++++ Provided material

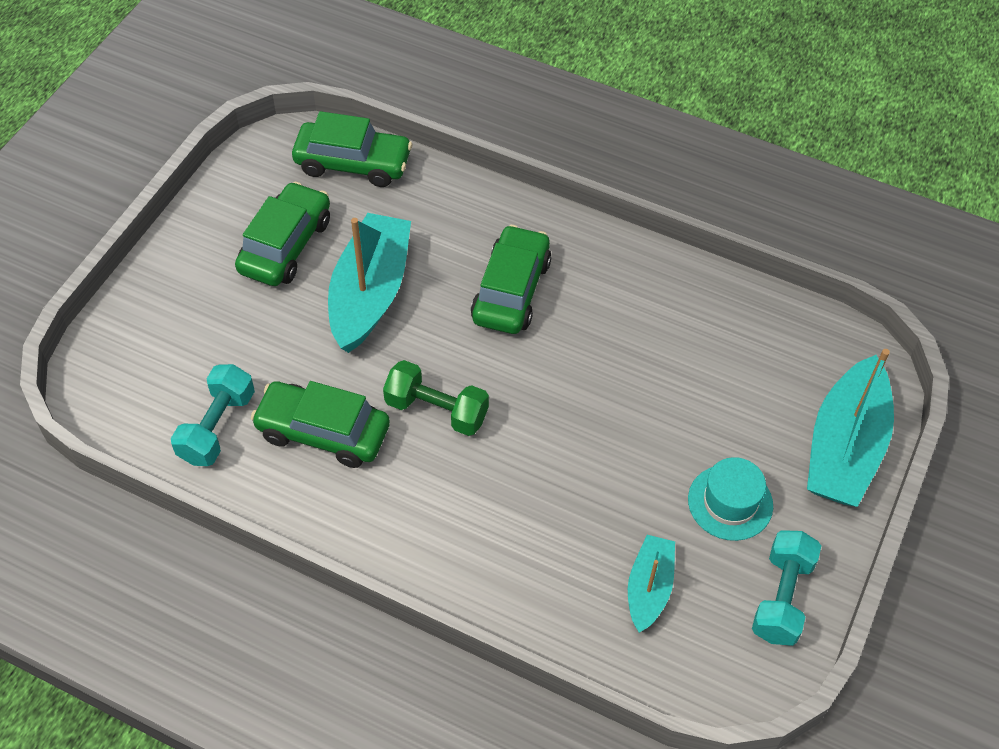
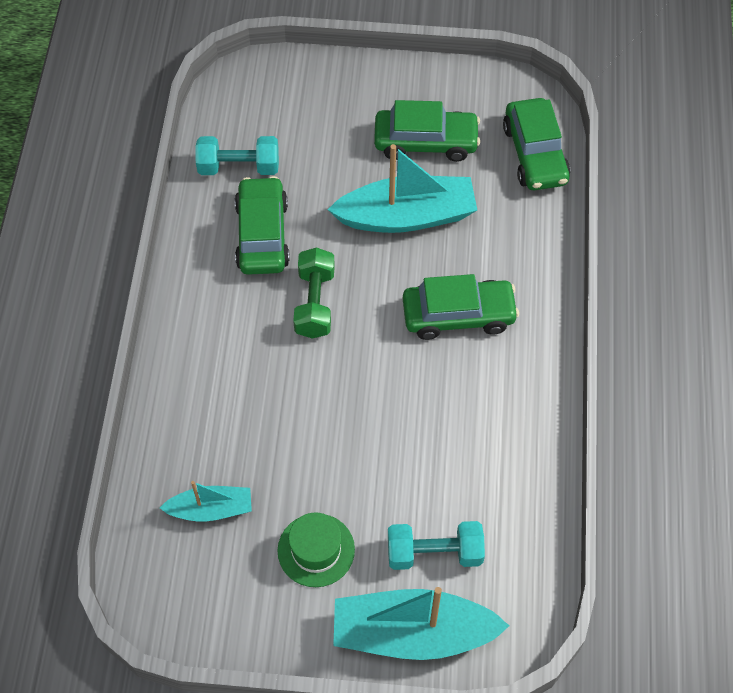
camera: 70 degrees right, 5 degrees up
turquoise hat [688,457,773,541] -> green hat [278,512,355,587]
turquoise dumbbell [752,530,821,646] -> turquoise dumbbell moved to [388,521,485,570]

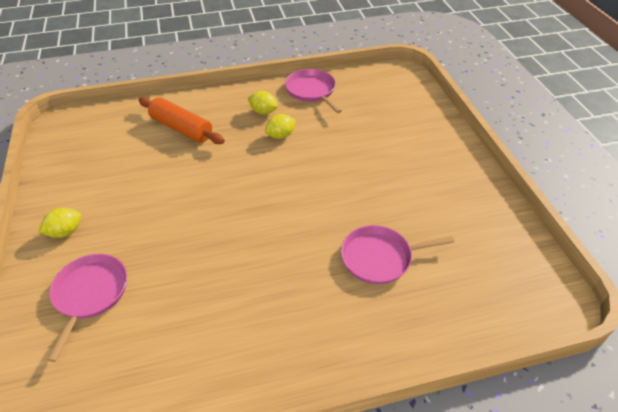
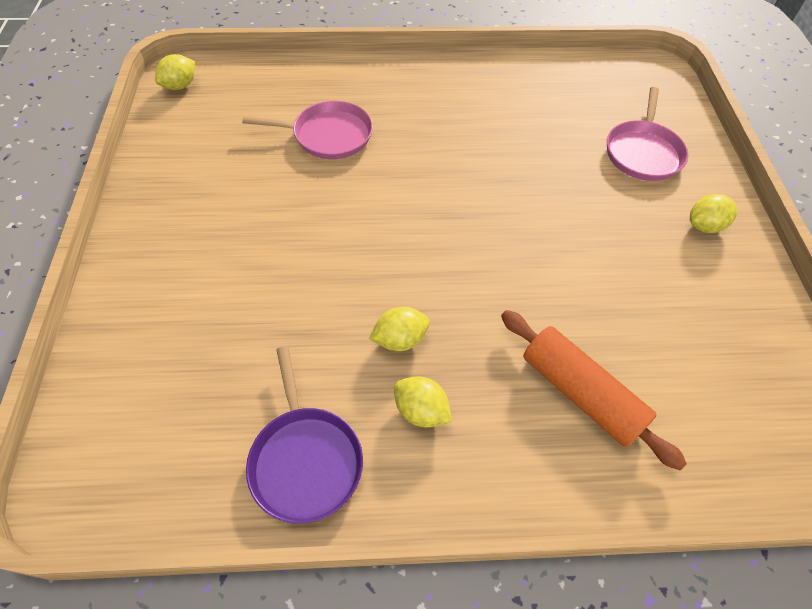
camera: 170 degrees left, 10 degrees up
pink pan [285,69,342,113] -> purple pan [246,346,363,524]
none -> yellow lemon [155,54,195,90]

++++++++
++++ Provided material

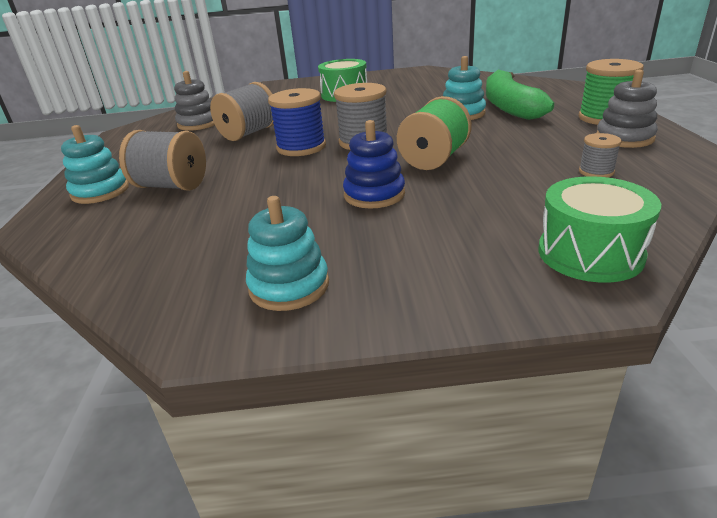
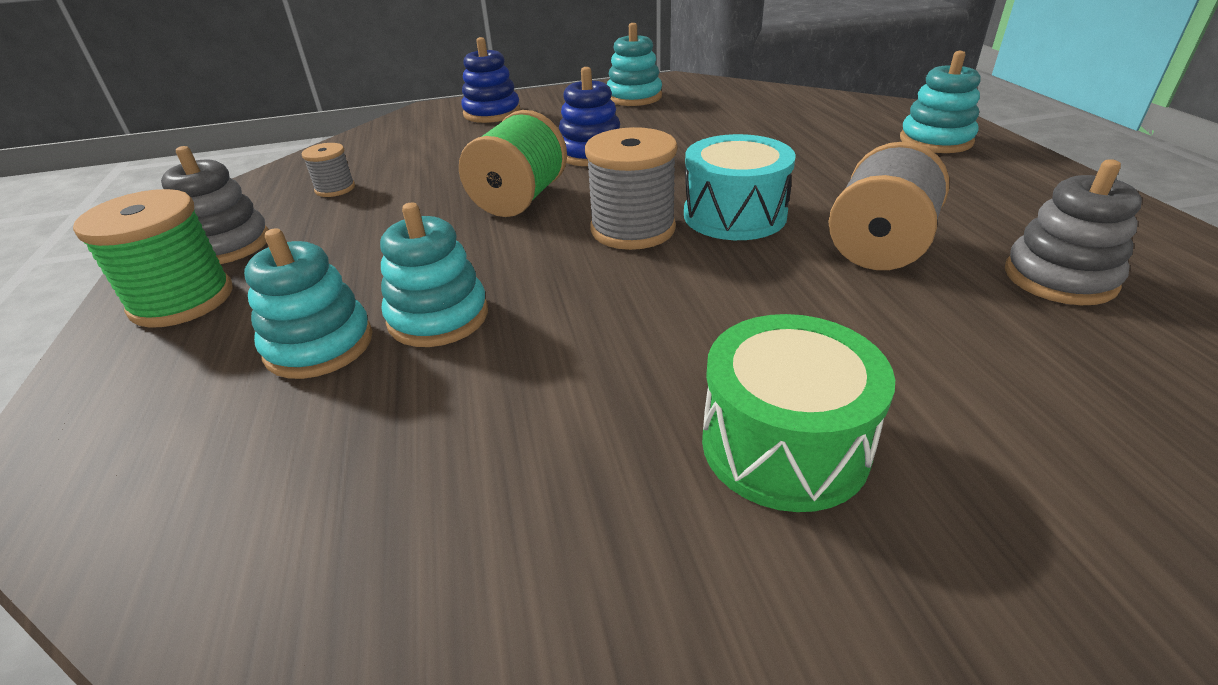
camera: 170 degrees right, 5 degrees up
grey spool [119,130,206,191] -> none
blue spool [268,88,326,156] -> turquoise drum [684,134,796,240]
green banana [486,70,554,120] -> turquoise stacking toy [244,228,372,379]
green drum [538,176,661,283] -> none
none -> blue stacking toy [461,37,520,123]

++++++++
++++ Provided material

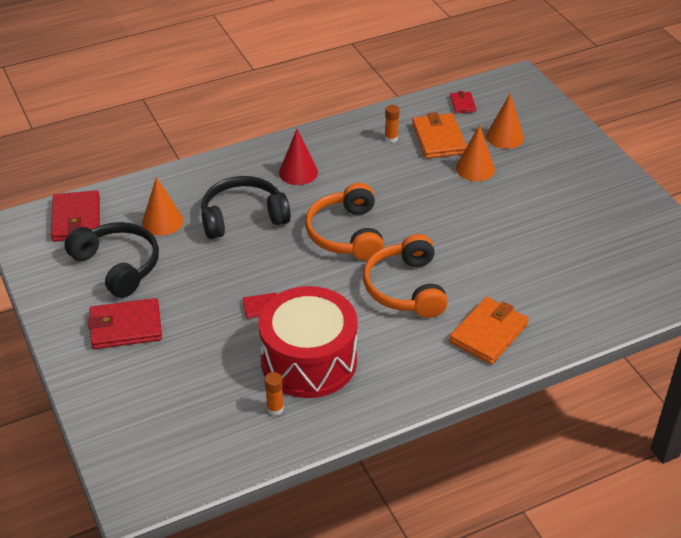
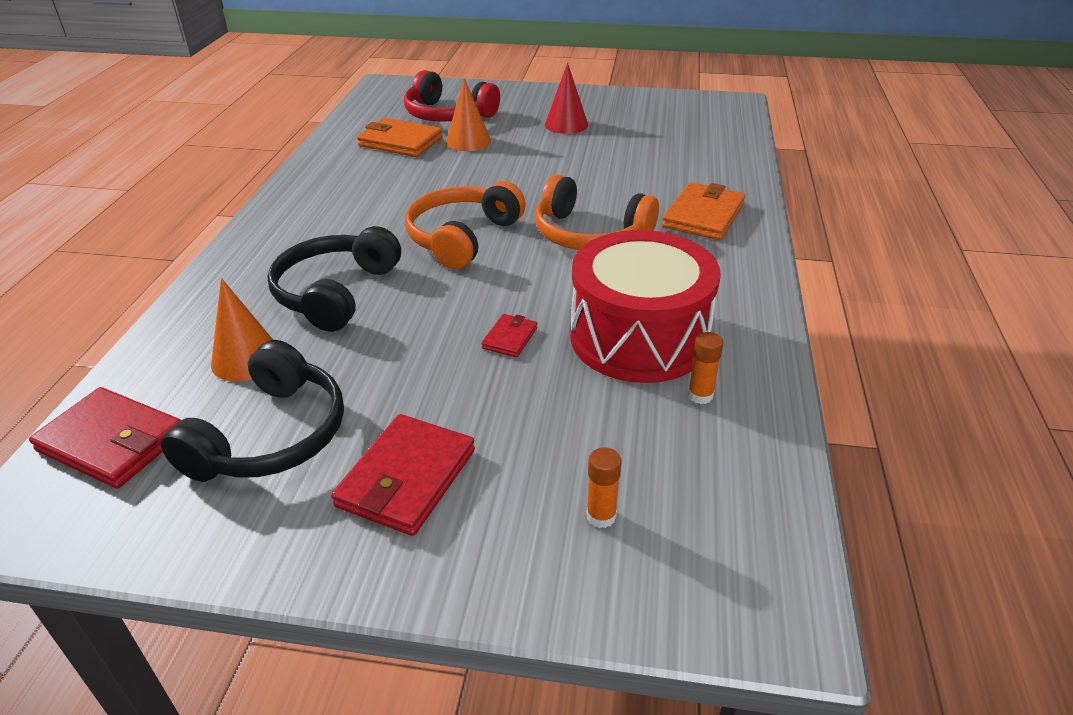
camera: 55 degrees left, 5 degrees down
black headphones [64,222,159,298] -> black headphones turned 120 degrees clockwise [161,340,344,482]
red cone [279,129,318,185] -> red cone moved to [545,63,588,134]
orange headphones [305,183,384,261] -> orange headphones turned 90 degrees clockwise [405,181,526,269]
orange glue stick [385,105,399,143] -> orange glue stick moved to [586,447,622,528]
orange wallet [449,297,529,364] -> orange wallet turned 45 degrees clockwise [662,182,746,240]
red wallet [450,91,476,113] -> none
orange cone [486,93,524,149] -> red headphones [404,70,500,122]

++++++++

Prompt:
Each line in which the string "none" is found must be copied from the data.

Exercise response:
none -> yellow lemon [155,54,195,90]
grey spool [119,130,206,191] -> none
green drum [538,176,661,283] -> none
none -> blue stacking toy [461,37,520,123]
red wallet [450,91,476,113] -> none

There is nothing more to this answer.